Prompt
An exact copy is required of the lines running from the one that contains "red cross: (70, 24) -> (60, 11), moved" to the end of the material, both ends included, with pictures omitted.

-.-.-

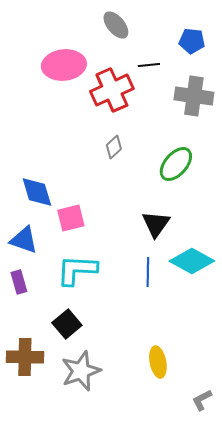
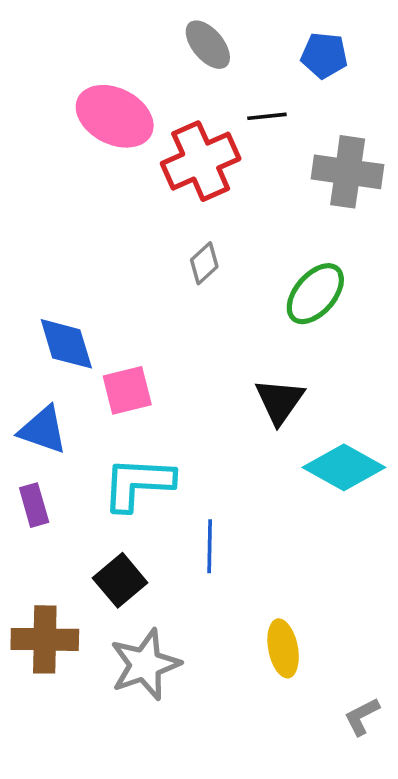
blue pentagon: (192, 41) -> (324, 55), moved
pink ellipse: (64, 65) -> (115, 116), turned 33
blue line: (148, 272) -> (210, 546), moved

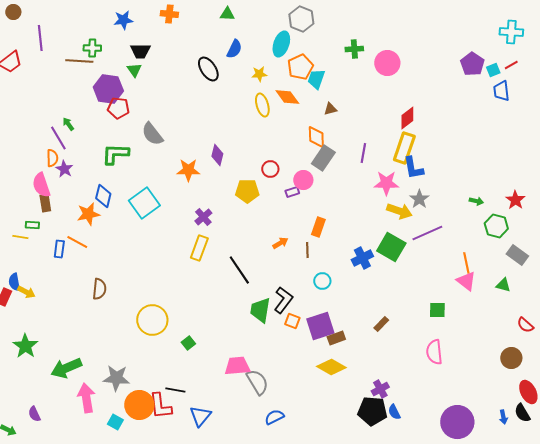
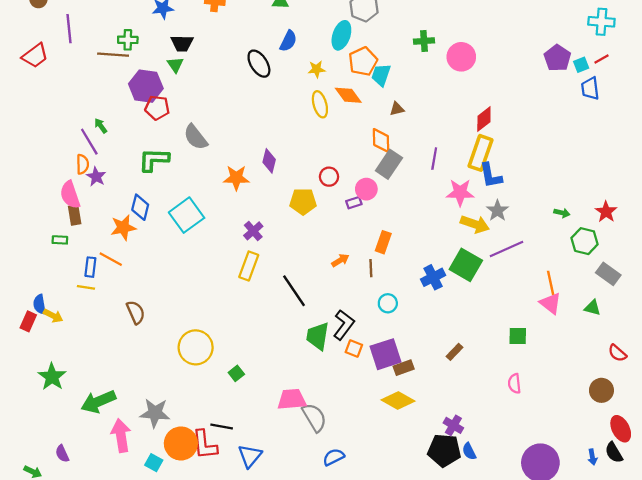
yellow line: (20, 237) -> (86, 287), moved
brown semicircle: (99, 289) -> (136, 312), turned -30
pink semicircle: (434, 352) -> (514, 384), size x0.7
purple cross: (380, 389) -> (453, 425), turned -30

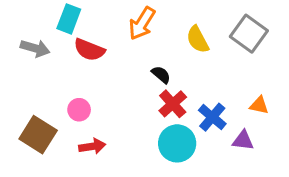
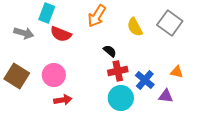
red cross: (173, 104) -> (118, 71), turned 30
pink circle: (79, 110) -> (54, 75), size x1.5
brown square: (38, 135) -> (17, 76), moved

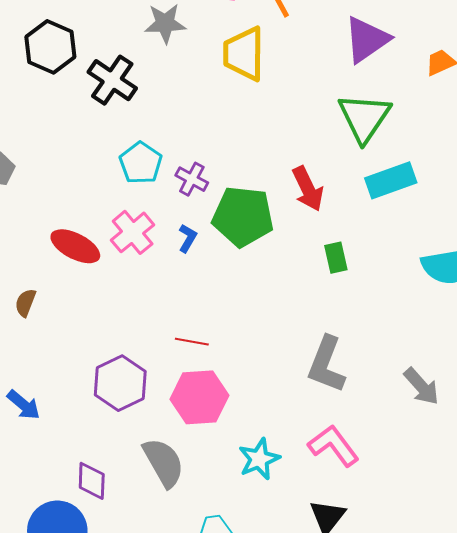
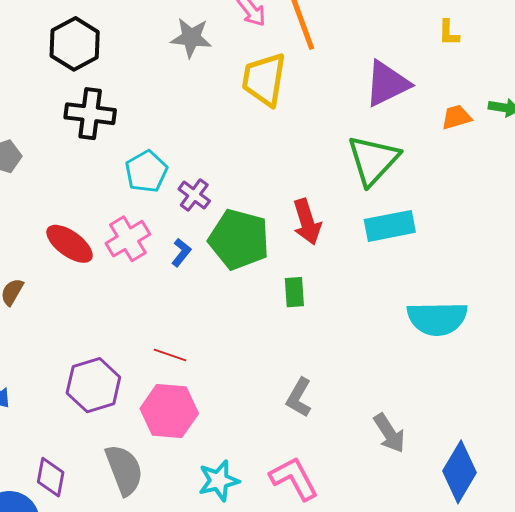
black cross: (112, 80) -> (90, 114), moved, turned -36
green rectangle: (336, 258) -> (294, 292), moved
gray L-shape: (326, 365) -> (299, 398), size x0.7

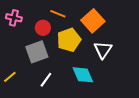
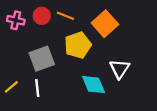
red circle: (43, 28) -> (42, 16), moved
white triangle: (103, 50) -> (120, 69), moved
white line: (46, 80) -> (37, 88), moved, turned -42

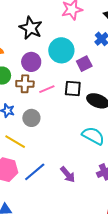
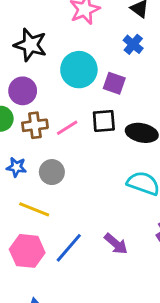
purple circle: (31, 62) -> (23, 91), moved
purple square: (84, 64) -> (114, 83), turned -35

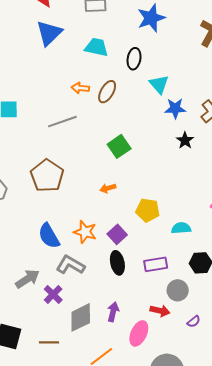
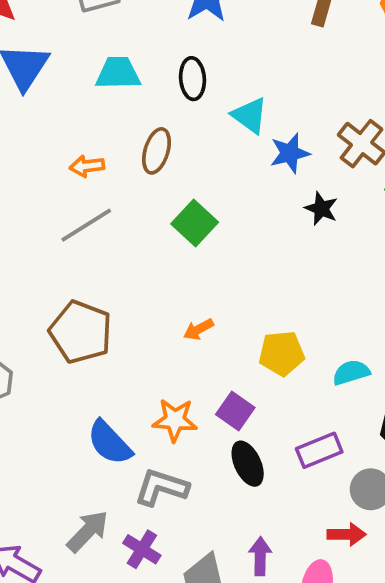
orange arrow: (80, 88) -> (87, 166), moved
green square: (119, 146) -> (195, 223), moved

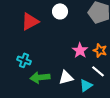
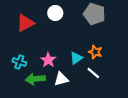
pink star: (80, 50) -> (48, 60), moved
cyan triangle: (86, 85) -> (76, 58), moved

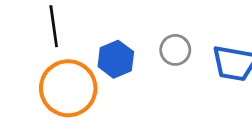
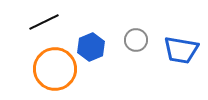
black line: (54, 26) -> (44, 22), turned 72

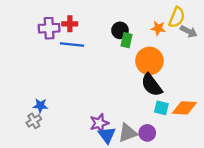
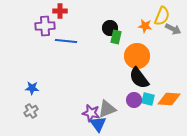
red cross: (70, 24) -> (60, 11), moved
blue star: (40, 106) -> (32, 88), moved
purple star: (99, 123) -> (91, 113), turned 30
gray triangle: (128, 133) -> (107, 109), moved
purple circle: (147, 133) -> (134, 100), moved

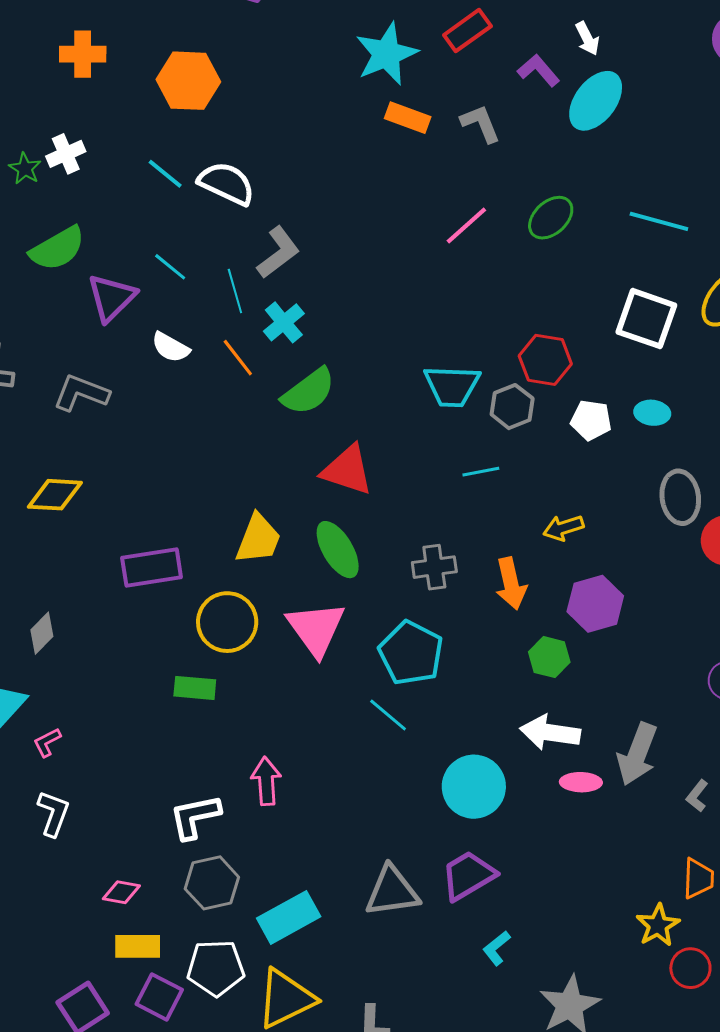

-.-.-

Answer to the exercise
red cross: (70, 24) -> (60, 11), moved
blue star: (40, 106) -> (32, 88), moved
purple star: (99, 123) -> (91, 113), turned 30
gray triangle: (128, 133) -> (107, 109), moved
purple circle: (147, 133) -> (134, 100), moved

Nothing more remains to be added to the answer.